--- DATASET EXCERPTS Enclosed Below ---
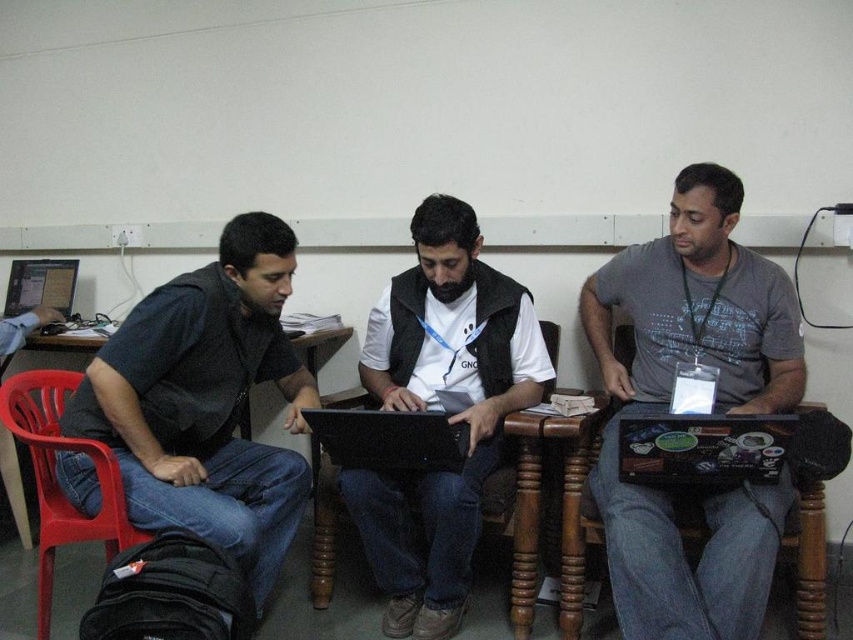
What are the coordinates of the matte black laptop at center?

The coordinates of the matte black laptop at center are at point (440,406).

You are trying to sit down in the plastic chair at left without touching the matte black laptop at left. Is this possible based on their current positions?

The plastic chair at left is positioned on the right side of the matte black laptop at left, so there is space between them. Therefore, you can sit down in the plastic chair at left without touching the matte black laptop at left.

You are a person who is 1.7 meters tall and want to sit on the plastic chair at left to use the matte black laptop at left. Considering the height of the chair, will your feet touch the ground?

The plastic chair at left is much taller than the matte black laptop at left. Since the chair is significantly taller, your feet may not touch the ground when sitting on it, which might be uncomfortable.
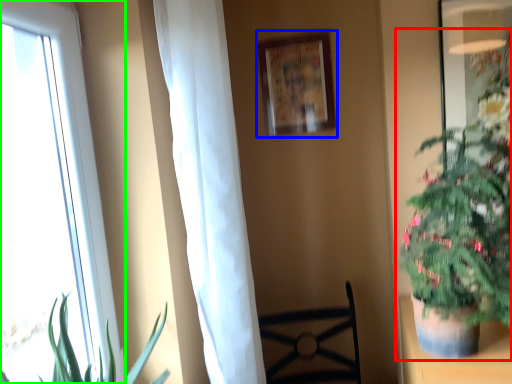
Question: Which object is positioned closest to houseplant (highlighted by a red box)? Select from picture frame (highlighted by a blue box) and window (highlighted by a green box).

Choices:
 (A) picture frame
 (B) window

Answer: (A)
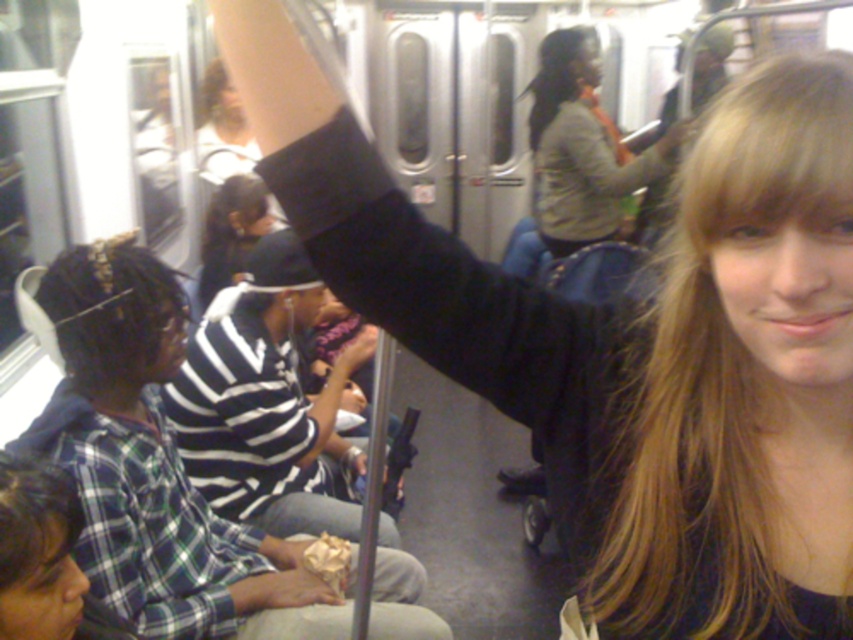
Question: Among these points, which one is nearest to the camera?

Choices:
 (A) (320, 291)
 (B) (225, 624)

Answer: (B)

Question: Is plaid shirt at lower left thinner than black striped shirt at center?

Choices:
 (A) yes
 (B) no

Answer: (B)

Question: Which of the following is the closest to the observer?

Choices:
 (A) beige fabric jacket at center
 (B) plaid shirt at lower left
 (C) black striped shirt at center

Answer: (B)

Question: Which point appears closest to the camera in this image?

Choices:
 (A) (541, 112)
 (B) (144, 604)

Answer: (B)

Question: Can you confirm if black striped shirt at center is positioned below beige fabric jacket at center?

Choices:
 (A) no
 (B) yes

Answer: (B)

Question: Can you confirm if plaid shirt at lower left is positioned above black striped shirt at center?

Choices:
 (A) yes
 (B) no

Answer: (B)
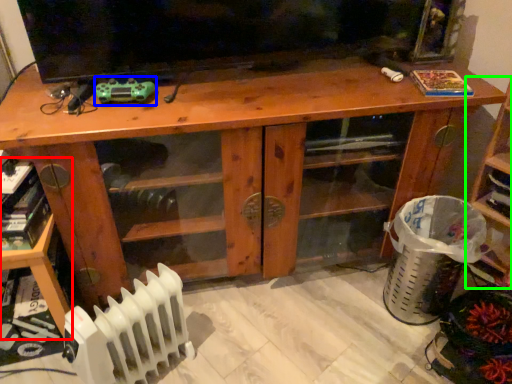
Question: Considering the real-world distances, which object is farthest from shelf (highlighted by a red box)? toy (highlighted by a blue box) or shelf (highlighted by a green box)?

Choices:
 (A) toy
 (B) shelf

Answer: (B)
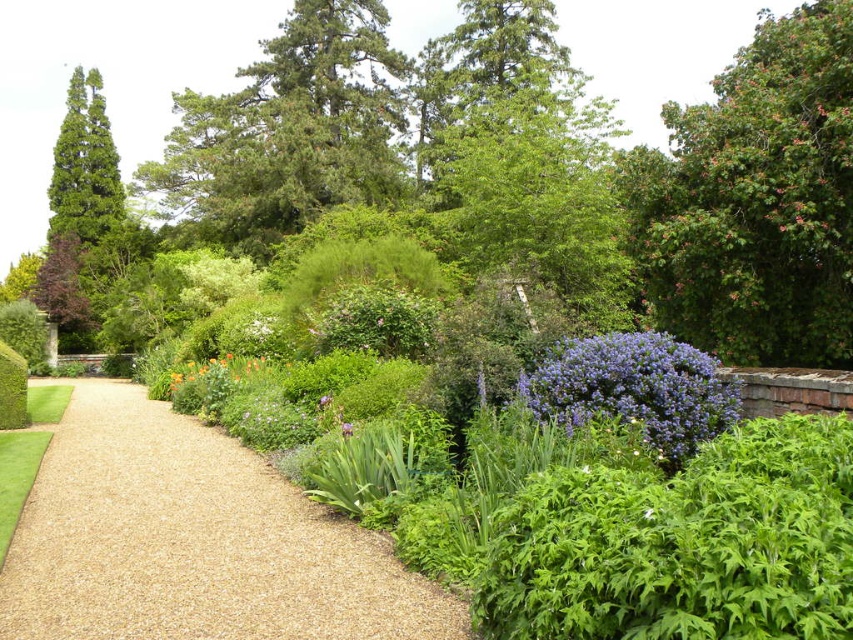
Between brown gravel path at center and purple matte flower at center, which one is positioned lower?

brown gravel path at center

Is point (251, 468) positioned behind point (352, 426)?

Yes, point (251, 468) is farther from viewer.

The width and height of the screenshot is (853, 640). I want to click on brown gravel path at center, so click(193, 541).

Who is more distant from viewer, (218, 381) or (343, 422)?

Positioned behind is point (218, 381).

Does orange matte flower at center lie behind purple matte flower at center?

That is True.

This screenshot has height=640, width=853. What do you see at coordinates (218, 372) in the screenshot?
I see `orange matte flower at center` at bounding box center [218, 372].

I want to click on orange matte flower at center, so pos(218,372).

Does purple matte bush at center-right have a greater width compared to orange matte flower at center?

Indeed, purple matte bush at center-right has a greater width compared to orange matte flower at center.

Can you confirm if purple matte bush at center-right is positioned to the right of orange matte flower at center?

Correct, you'll find purple matte bush at center-right to the right of orange matte flower at center.

This screenshot has width=853, height=640. In order to click on purple matte bush at center-right in this screenshot , I will do `click(636, 388)`.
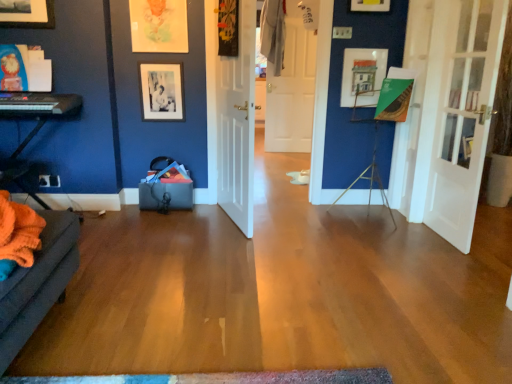
Question: Is black matte picture frame at upper center, which is counted as the third picture frame, starting from the right, located outside matte paper picture frame at upper center, which is counted as the second picture frame, starting from the left?

Choices:
 (A) no
 (B) yes

Answer: (B)

Question: From a real-world perspective, does black matte picture frame at upper center, marked as the first picture frame in a left-to-right arrangement, sit lower than matte paper picture frame at upper center, which appears as the 2th picture frame when viewed from the right?

Choices:
 (A) no
 (B) yes

Answer: (B)

Question: Would you say black matte picture frame at upper center, which is counted as the third picture frame, starting from the right, is a long distance from matte paper picture frame at upper center, which is counted as the second picture frame, starting from the left?

Choices:
 (A) no
 (B) yes

Answer: (A)

Question: Does black matte picture frame at upper center, which is counted as the third picture frame, starting from the right, appear on the right side of matte paper picture frame at upper center, which appears as the 2th picture frame when viewed from the right?

Choices:
 (A) yes
 (B) no

Answer: (B)

Question: Can you confirm if black matte picture frame at upper center, marked as the first picture frame in a left-to-right arrangement, is wider than matte paper picture frame at upper center, which is counted as the second picture frame, starting from the left?

Choices:
 (A) no
 (B) yes

Answer: (A)

Question: Looking at their shapes, would you say white matte door at center, the second door when ordered from right to left, is wider or thinner than orange fabric couch at left?

Choices:
 (A) thin
 (B) wide

Answer: (A)

Question: From a real-world perspective, is white matte door at center, which is the third door in front-to-back order, physically located above or below orange fabric couch at left?

Choices:
 (A) above
 (B) below

Answer: (A)

Question: Do you think white matte door at center, acting as the 2th door starting from the left, is within orange fabric couch at left, or outside of it?

Choices:
 (A) inside
 (B) outside

Answer: (B)

Question: Considering the positions of point (308, 54) and point (13, 172), is point (308, 54) closer or farther from the camera than point (13, 172)?

Choices:
 (A) closer
 (B) farther

Answer: (B)

Question: Is matte paper picture frame at upper center, which appears as the 2th picture frame when viewed from the right, inside or outside of orange fabric couch at left?

Choices:
 (A) outside
 (B) inside

Answer: (A)

Question: Visually, is matte paper picture frame at upper center, which is counted as the second picture frame, starting from the left, positioned to the left or to the right of orange fabric couch at left?

Choices:
 (A) left
 (B) right

Answer: (B)

Question: Considering their positions, is matte paper picture frame at upper center, which appears as the 2th picture frame when viewed from the right, located in front of or behind orange fabric couch at left?

Choices:
 (A) front
 (B) behind

Answer: (B)

Question: Considering the positions of point (183, 18) and point (78, 110), is point (183, 18) closer or farther from the camera than point (78, 110)?

Choices:
 (A) closer
 (B) farther

Answer: (B)

Question: Considering the positions of white glass door at right, the 1th door positioned from the front, and metallic tripod at center-right in the image, is white glass door at right, the 1th door positioned from the front, wider or thinner than metallic tripod at center-right?

Choices:
 (A) wide
 (B) thin

Answer: (B)

Question: Do you think white glass door at right, the 1th door positioned from the front, is within metallic tripod at center-right, or outside of it?

Choices:
 (A) outside
 (B) inside

Answer: (A)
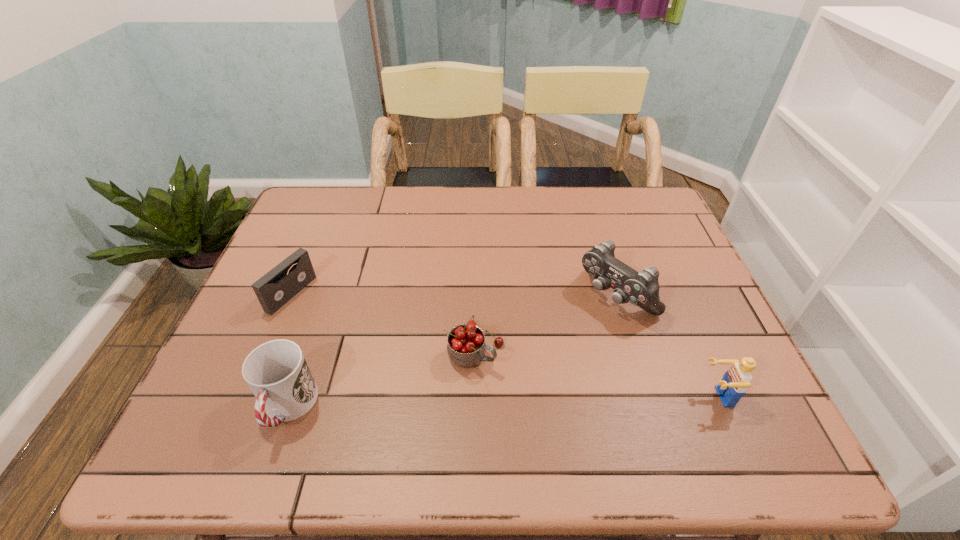
You are a GUI agent. You are given a task and a screenshot of the screen. Output one action in this format:
    pyautogui.click(x=<x>, y=<y>)
    Task: Click on the free space located 0.350m on the surface of the fourth object from left to right with buttons
    The width and height of the screenshot is (960, 540).
    Given the screenshot: What is the action you would take?
    pyautogui.click(x=483, y=399)

I want to click on vacant space located on the handle side of the pot filled with cherries, so click(558, 399).

Find the location of `vacant region located 0.110m on the handle side of the pot filled with cherries`. vacant region located 0.110m on the handle side of the pot filled with cherries is located at coordinates coord(544,392).

At what (x,y) coordinates should I click in order to perform the action: click on vacant space located 0.050m on the front-facing side of the shortest object. Please return your answer as a coordinate pair (x, y). Looking at the image, I should click on tap(319, 312).

Image resolution: width=960 pixels, height=540 pixels. Find the location of `vacant area situated 0.400m on the front-facing side of the shortest object`. vacant area situated 0.400m on the front-facing side of the shortest object is located at coordinates (441, 370).

This screenshot has width=960, height=540. Find the location of `vacant space located 0.350m on the front-facing side of the shortest object`. vacant space located 0.350m on the front-facing side of the shortest object is located at coordinates (421, 361).

You are a GUI agent. You are given a task and a screenshot of the screen. Output one action in this format:
    pyautogui.click(x=<x>, y=<y>)
    Task: Click on the cup located in the near edge section of the desktop
    
    Given the screenshot: What is the action you would take?
    pyautogui.click(x=277, y=373)

Where is `Lego present at the near edge`? This screenshot has height=540, width=960. Lego present at the near edge is located at coordinates (737, 379).

In order to click on pot filled with cherries situated at the near edge in this screenshot , I will do `click(466, 347)`.

Where is `cup situated at the left edge`? cup situated at the left edge is located at coordinates (277, 373).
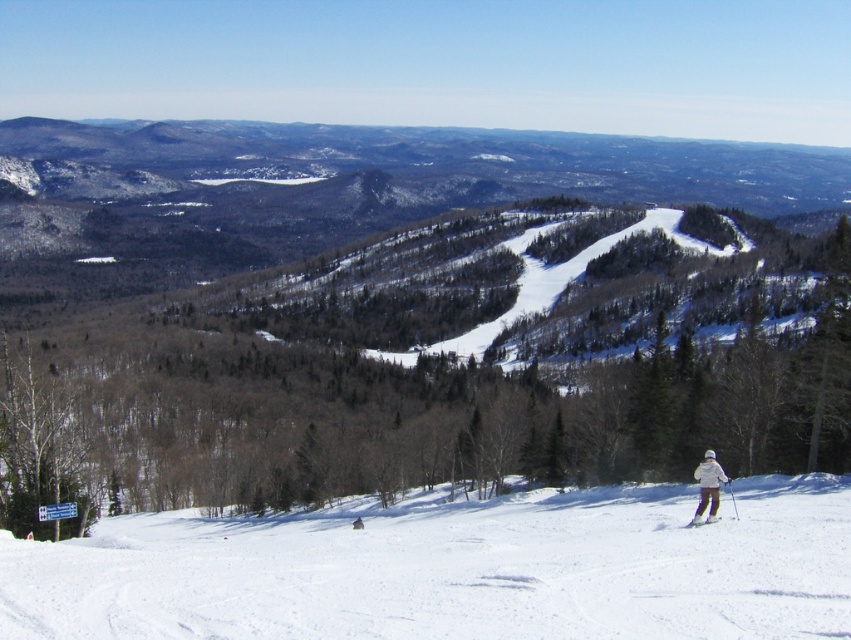
You are a skier preparing to take a photo of the white powdery snow at lower center and the white matte ski at lower right. Which object should you focus on first if you want both to be in sharp focus, considering their sizes?

The white powdery snow at lower center has a larger size compared to the white matte ski at lower right, so focusing on the larger object first would help ensure both are in sharp focus.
--- End of Enclosed DATASET EXCERPTS ---
- **EXERCISE PROMPT**:
Extract from the listing above each line that contains the string "pyautogui".

- **RESULT OF THIS EXERCISE**:
    pyautogui.click(x=<x>, y=<y>)
    pyautogui.click(x=483, y=399)
    pyautogui.click(x=<x>, y=<y>)
    pyautogui.click(x=277, y=373)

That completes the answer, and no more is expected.